##### Exercise materials #####
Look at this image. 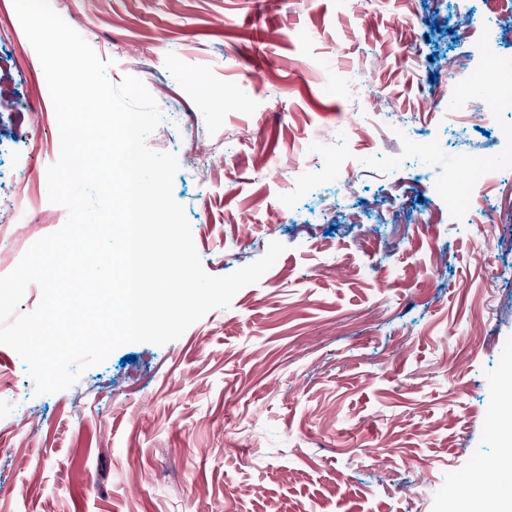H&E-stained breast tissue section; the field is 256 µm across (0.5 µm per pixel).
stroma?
Masks as SVG:
<instances>
[{
  "label": "stroma",
  "mask_w": 512,
  "mask_h": 512,
  "mask_svg": "<svg viewBox=\"0 0 512 512\" xmlns=\"http://www.w3.org/2000/svg\"><path fill=\"white\" fill-rule=\"evenodd\" d=\"M484 2L62 0L75 30L95 16L86 40L112 83L141 54L144 85L173 102L146 143L179 160L204 270L286 250L178 339L122 345L54 394L0 344V512H448L472 474L504 483L512 157L497 126L512 112L471 118ZM0 25V193L29 175L18 222L42 218L0 250L5 276L68 211L48 198L59 128L13 0ZM443 88L465 100L455 114ZM407 134L433 153L408 152ZM477 156L502 157V175L435 217V186Z\"/></svg>",
  "instance_id": "obj_1"
}]
</instances>
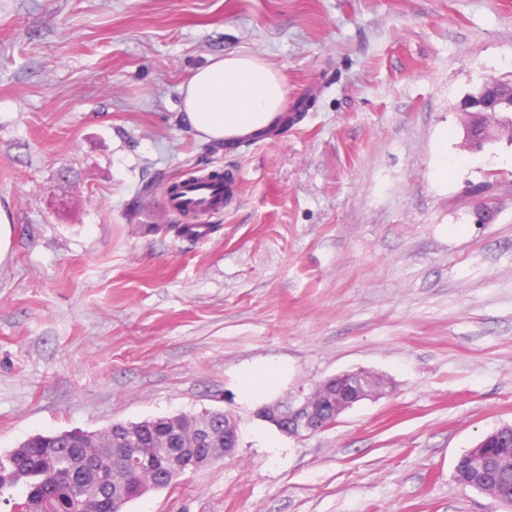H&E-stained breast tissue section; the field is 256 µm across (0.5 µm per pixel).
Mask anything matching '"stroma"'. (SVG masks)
Returning a JSON list of instances; mask_svg holds the SVG:
<instances>
[{"label": "stroma", "mask_w": 512, "mask_h": 512, "mask_svg": "<svg viewBox=\"0 0 512 512\" xmlns=\"http://www.w3.org/2000/svg\"><path fill=\"white\" fill-rule=\"evenodd\" d=\"M237 51L287 109L199 140L180 87ZM508 71L512 0H0V454L221 410L235 455L124 512H502L452 474L512 424V138L461 112ZM211 173L222 209L168 208ZM356 370L389 388L321 433L255 415Z\"/></svg>", "instance_id": "stroma-1"}]
</instances>
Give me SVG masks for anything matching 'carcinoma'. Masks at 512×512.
<instances>
[{"instance_id":"obj_1","label":"carcinoma","mask_w":512,"mask_h":512,"mask_svg":"<svg viewBox=\"0 0 512 512\" xmlns=\"http://www.w3.org/2000/svg\"><path fill=\"white\" fill-rule=\"evenodd\" d=\"M380 386V379L361 371L352 378L327 379L316 392L320 399L327 400L339 390L356 395ZM201 421L209 422L212 429L208 447L217 455L224 454V413L216 411L199 416L181 414L138 423H115L100 433L78 430L33 436L19 448L0 455V471L11 476L8 483L0 481V496L12 504L14 512H105V504L98 501L88 486L70 479L72 472L82 471L104 457L109 461L112 478L123 483L126 500L142 496L149 487L165 488L176 476L163 475L153 468L130 470L124 457L139 448H150L161 454L166 448L163 436L173 427L180 430V447H193L198 444L197 425ZM129 435L137 436L139 443L125 445L122 452L112 450L118 438ZM480 443L481 447L470 448L459 458L453 480L464 490L491 491L500 506L512 512V435L493 430ZM21 481L27 486L26 496L13 502L5 492Z\"/></svg>"}]
</instances>
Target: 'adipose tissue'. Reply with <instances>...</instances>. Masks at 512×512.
Wrapping results in <instances>:
<instances>
[{
	"label": "adipose tissue",
	"instance_id": "obj_1",
	"mask_svg": "<svg viewBox=\"0 0 512 512\" xmlns=\"http://www.w3.org/2000/svg\"><path fill=\"white\" fill-rule=\"evenodd\" d=\"M182 120L200 140L234 143L270 129L288 89L264 58L231 52L210 60L180 89Z\"/></svg>",
	"mask_w": 512,
	"mask_h": 512
}]
</instances>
#####
• **What you need to do**: Beginning at the line where "Target: 'adipose tissue'." appears, extract each line through the end of the data above; keep them exact and include nothing else.

• **Response to this task**:
Target: 'adipose tissue'. Reply with <instances>...</instances>. Masks at 512×512.
Wrapping results in <instances>:
<instances>
[{
	"label": "adipose tissue",
	"instance_id": "obj_1",
	"mask_svg": "<svg viewBox=\"0 0 512 512\" xmlns=\"http://www.w3.org/2000/svg\"><path fill=\"white\" fill-rule=\"evenodd\" d=\"M182 120L200 140L234 143L270 129L288 89L264 58L231 52L210 60L180 89Z\"/></svg>",
	"mask_w": 512,
	"mask_h": 512
}]
</instances>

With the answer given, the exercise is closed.